┌─ Input for this task
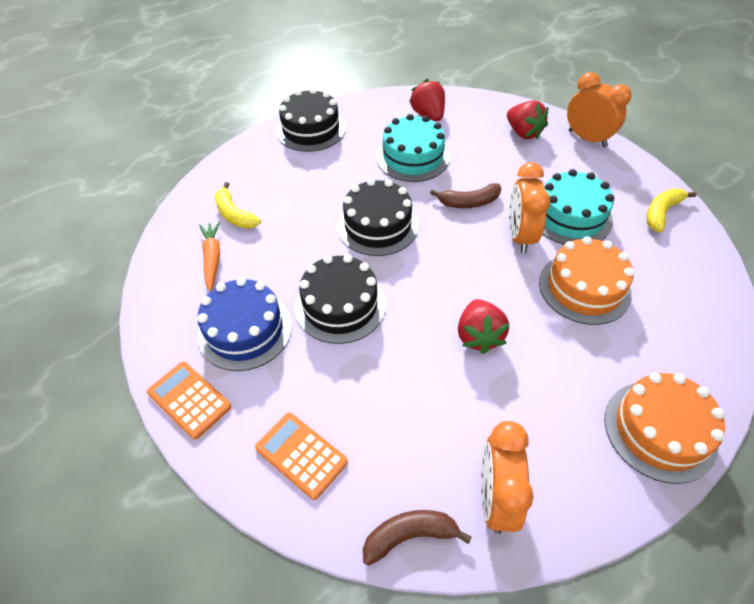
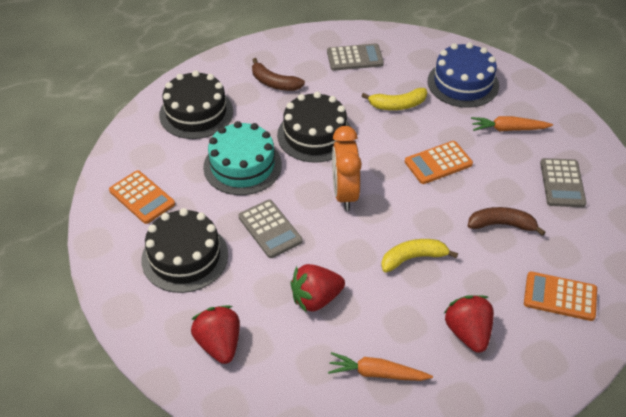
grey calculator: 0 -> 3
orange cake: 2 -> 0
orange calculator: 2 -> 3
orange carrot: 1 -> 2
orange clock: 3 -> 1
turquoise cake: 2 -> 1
└─
┌─ Input for this task
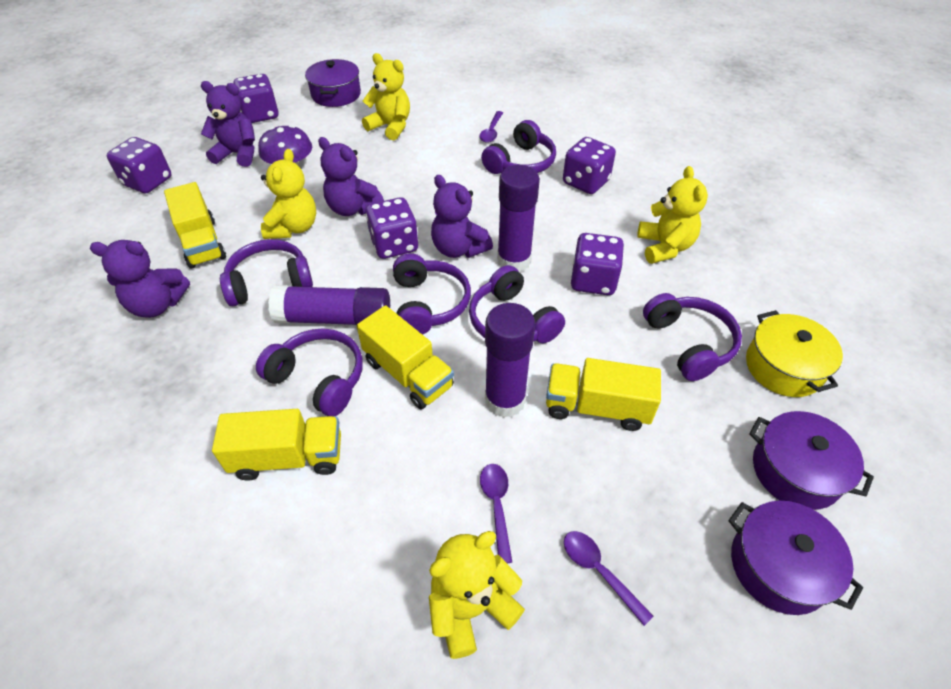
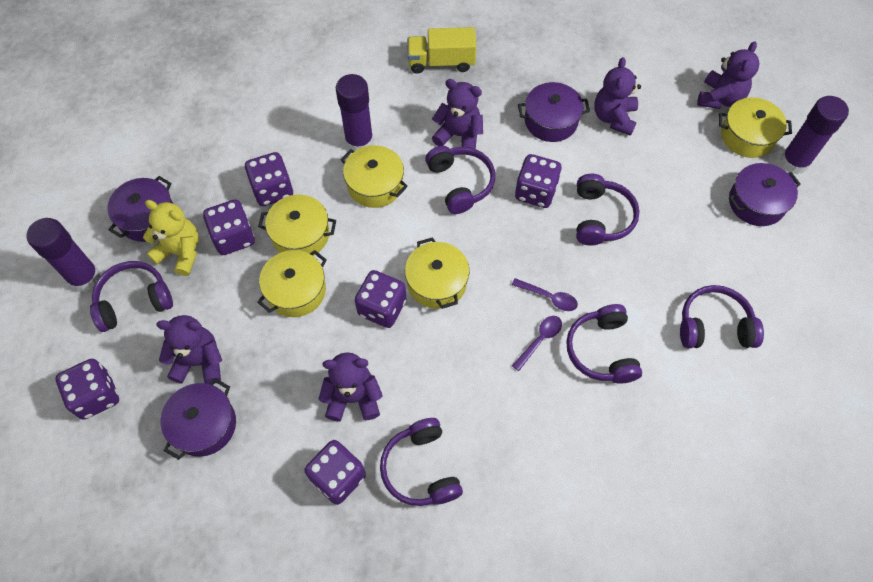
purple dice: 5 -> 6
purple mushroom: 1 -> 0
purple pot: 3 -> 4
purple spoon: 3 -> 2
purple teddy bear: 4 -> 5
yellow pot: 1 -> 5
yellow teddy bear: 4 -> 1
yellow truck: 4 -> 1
└─
__Work instructions__
List each line in the listing that contains the string "purple".

__Exercise result__
purple dice: 5 -> 6
purple mushroom: 1 -> 0
purple pot: 3 -> 4
purple spoon: 3 -> 2
purple teddy bear: 4 -> 5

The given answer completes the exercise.